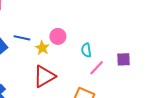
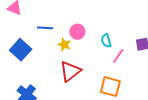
blue line: (22, 38) -> (45, 28), moved

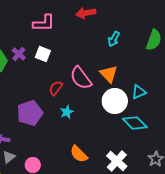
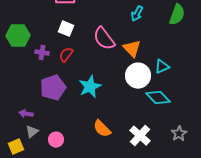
purple cross: (19, 54) -> (42, 53), moved, turned -32
pink semicircle: (81, 78) -> (104, 39), moved
red semicircle: (56, 88) -> (66, 55), moved
cyan star: (67, 112) -> (90, 87), size x1.6

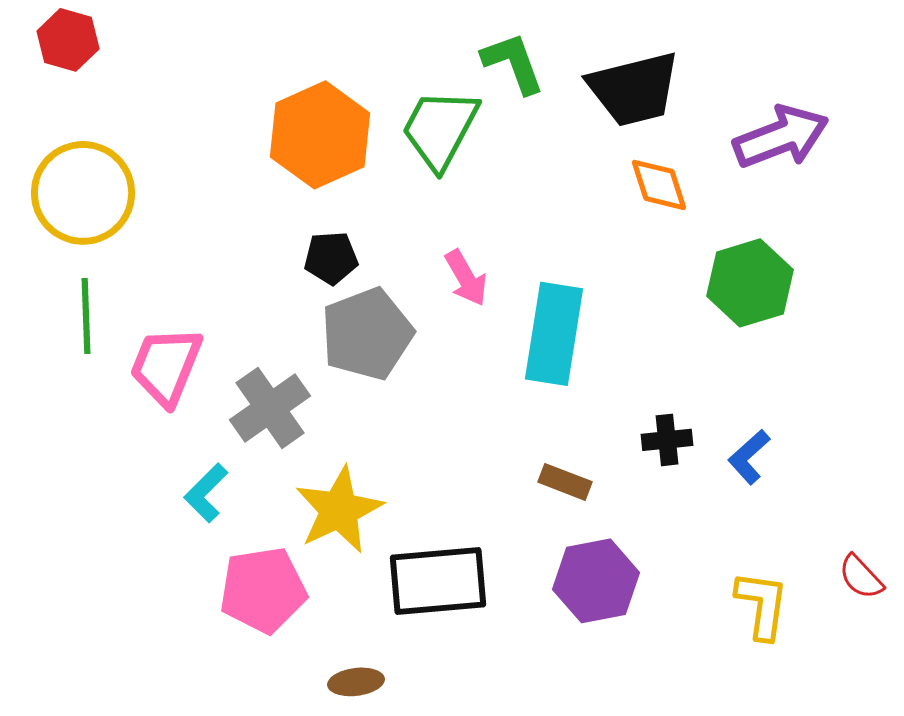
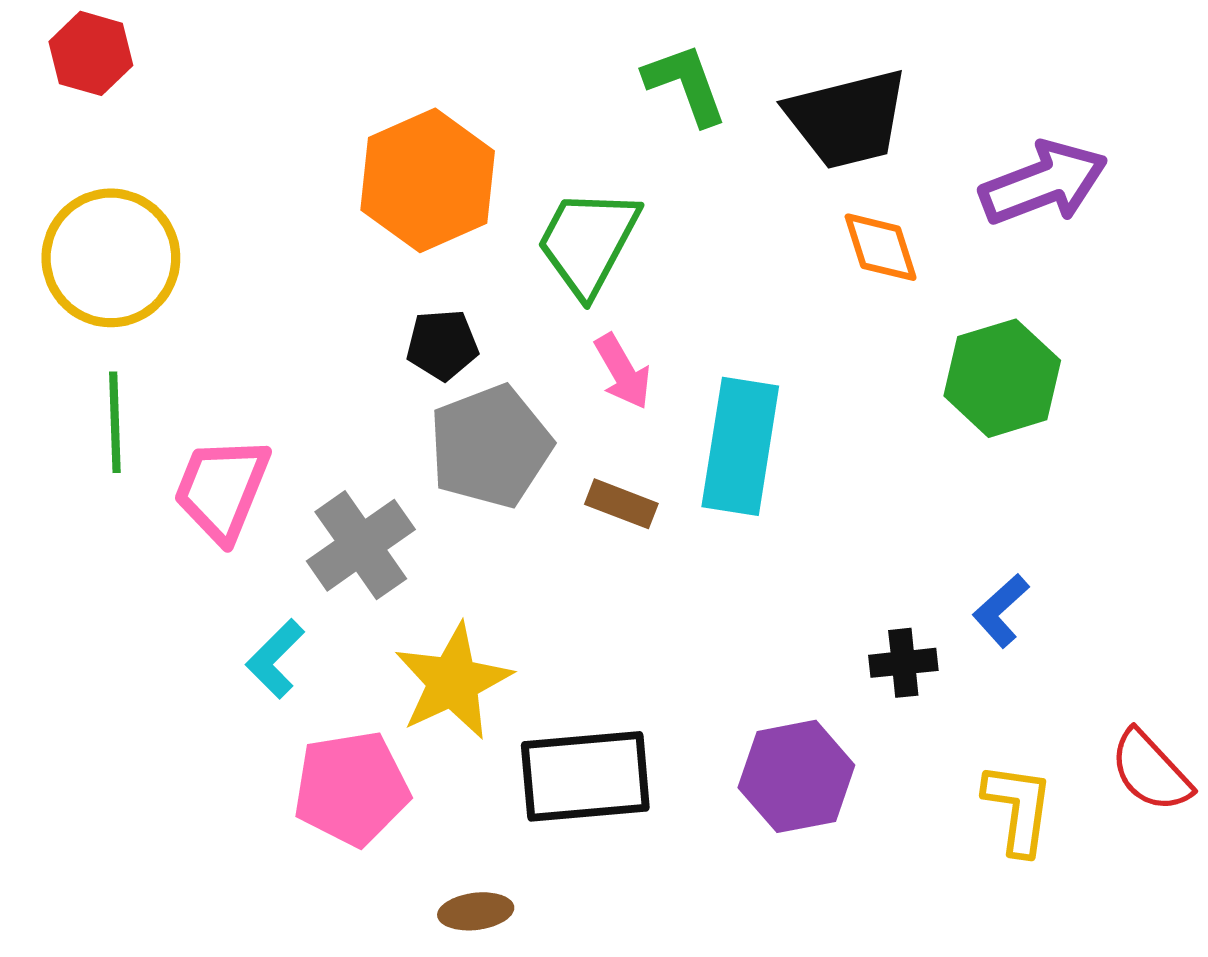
green trapezoid: (440, 129) -> (588, 242), moved
black cross: (667, 440) -> (903, 663), moved
brown rectangle: (565, 482) -> (621, 504), moved
red semicircle: (861, 577) -> (1151, 771), size x1.4

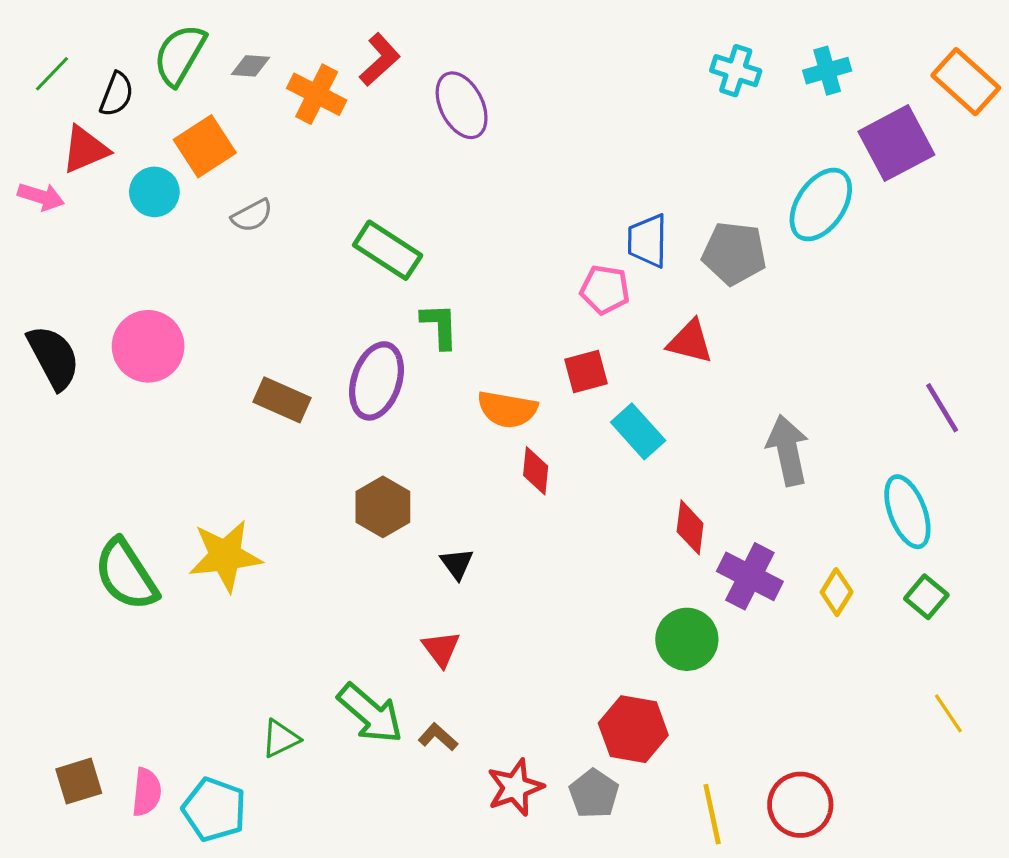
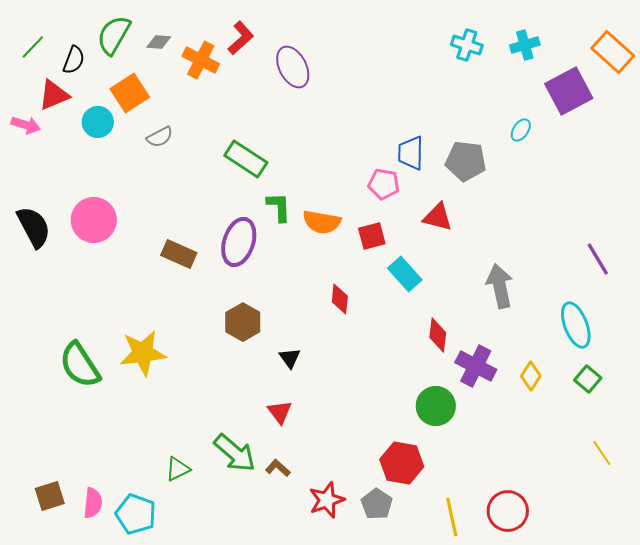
cyan ellipse: (821, 205) -> (521, 130), size x0.5
orange semicircle: (507, 409) -> (322, 222), moved

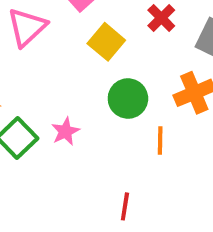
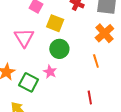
pink triangle: (27, 27) -> (24, 38), moved
green circle: (128, 98) -> (59, 49), moved

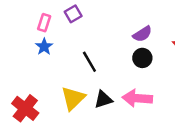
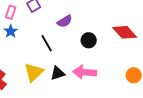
purple semicircle: (142, 34) -> (65, 21), moved

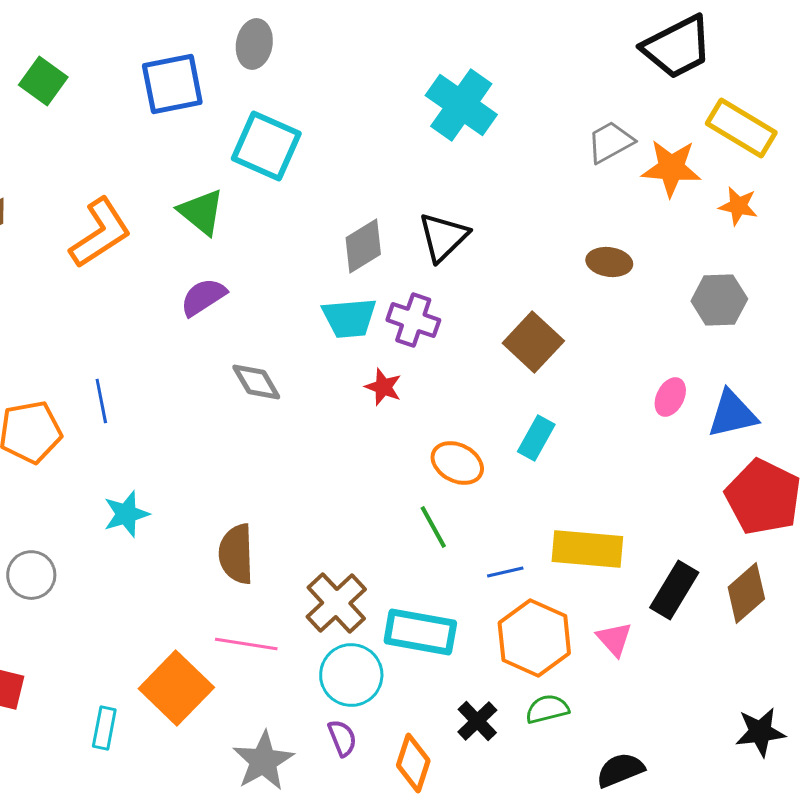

###

# ACTIVITY:
Each line in the entries above that includes the string "green" should be extracted.

# WRITTEN SOLUTION:
green trapezoid: (440, 129) -> (588, 242), moved
green circle: (128, 98) -> (59, 49), moved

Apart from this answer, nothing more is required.